DATA IN THIS EXERCISE below:
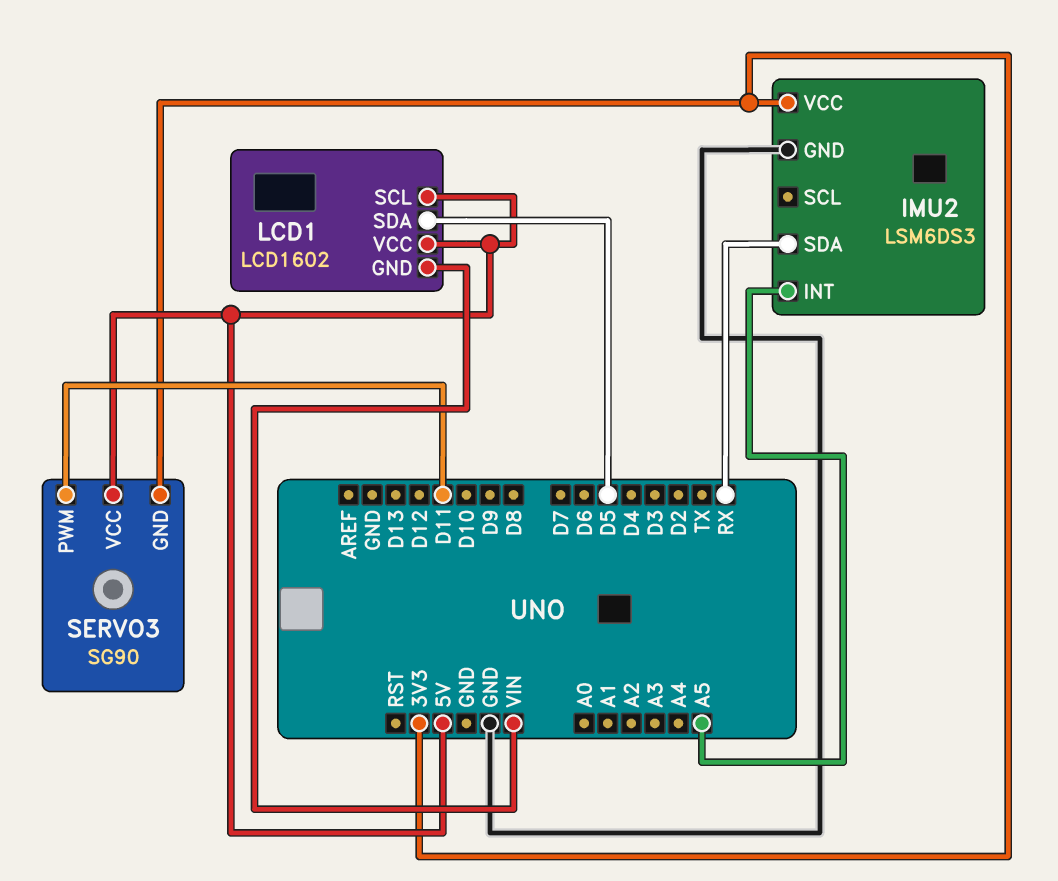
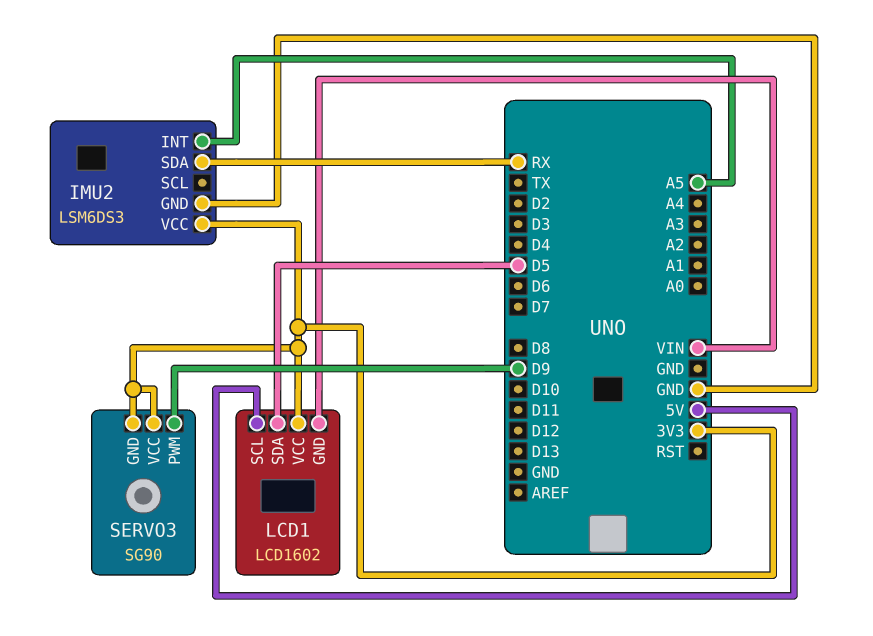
LCD1 pin VCC: 5V -> 3V3
SERVO3 pin PWM: D11 -> D9
SERVO3 pin VCC: 5V -> 3V3

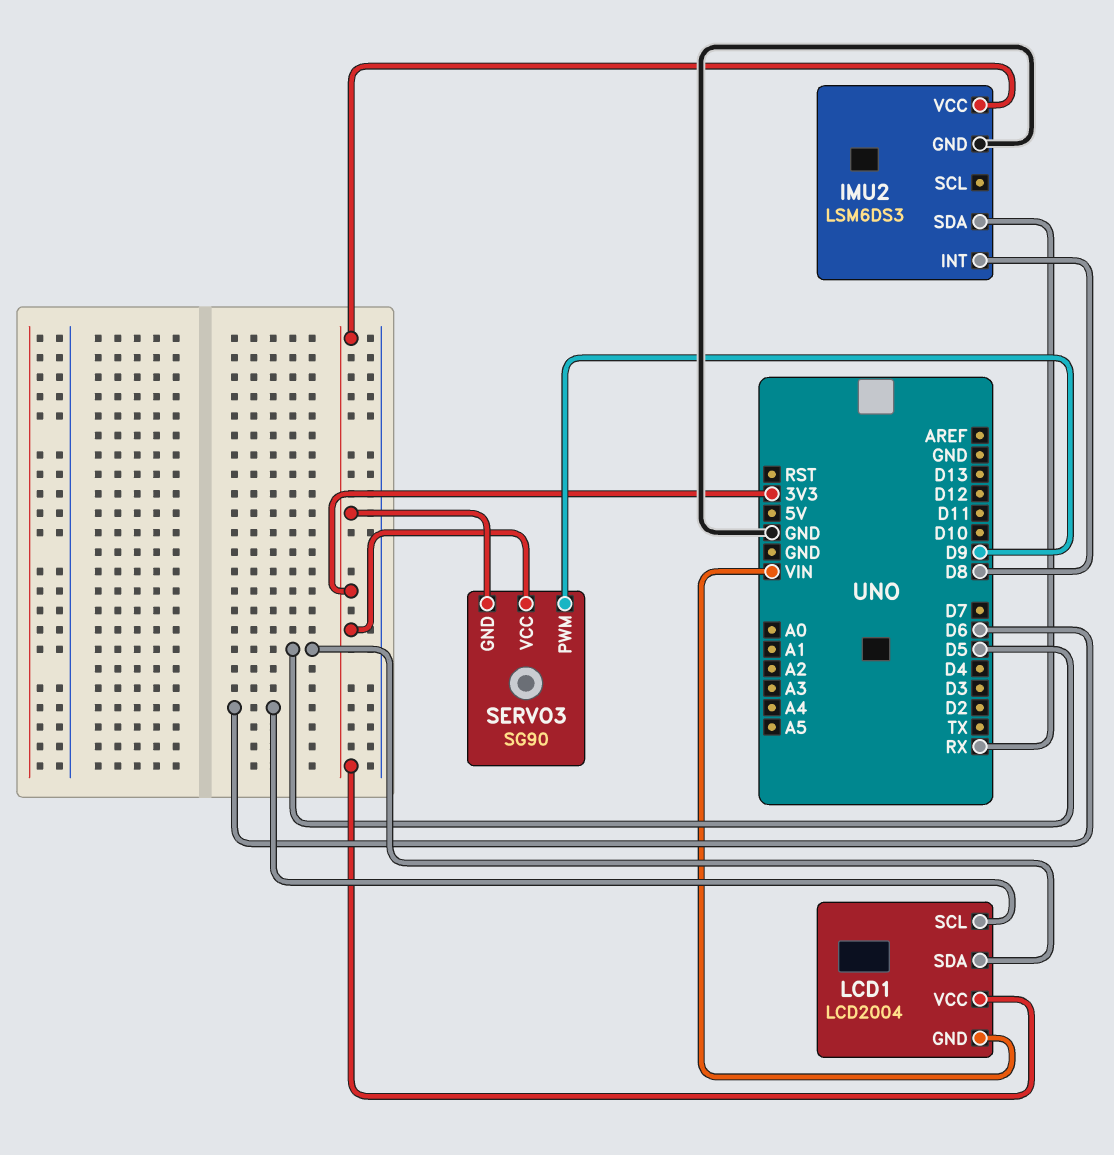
IMU2 pin INT: A5 -> D8
LCD1: LCD1602 -> LCD2004
LCD1 pin SCL: 5V -> D6

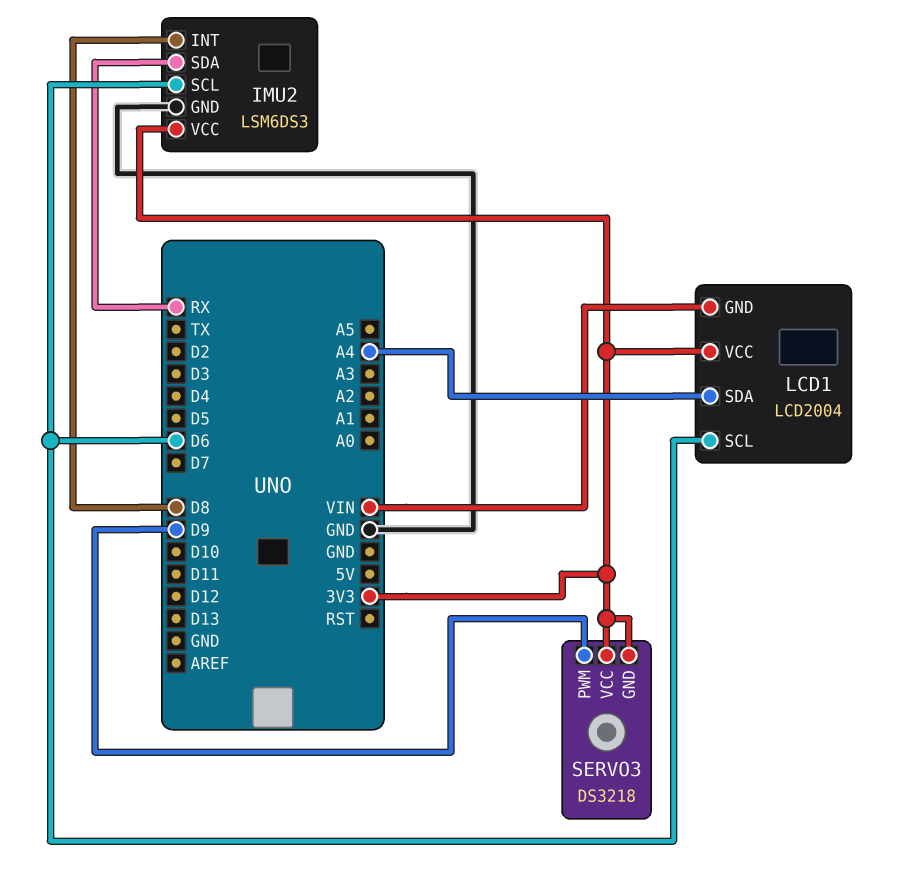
IMU2 pin SCL: none -> D6
LCD1 pin SDA: D5 -> A4
SERVO3: SG90 -> DS3218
End of DATA IN THIS EXERCISE.
### WORK TASK
Your job is to repeat every entry exactly, keeping all pictures out of the copy.

### REPLY
LCD1 pin VCC: 5V -> 3V3
SERVO3 pin PWM: D11 -> D9
SERVO3 pin VCC: 5V -> 3V3

IMU2 pin INT: A5 -> D8
LCD1: LCD1602 -> LCD2004
LCD1 pin SCL: 5V -> D6

IMU2 pin SCL: none -> D6
LCD1 pin SDA: D5 -> A4
SERVO3: SG90 -> DS3218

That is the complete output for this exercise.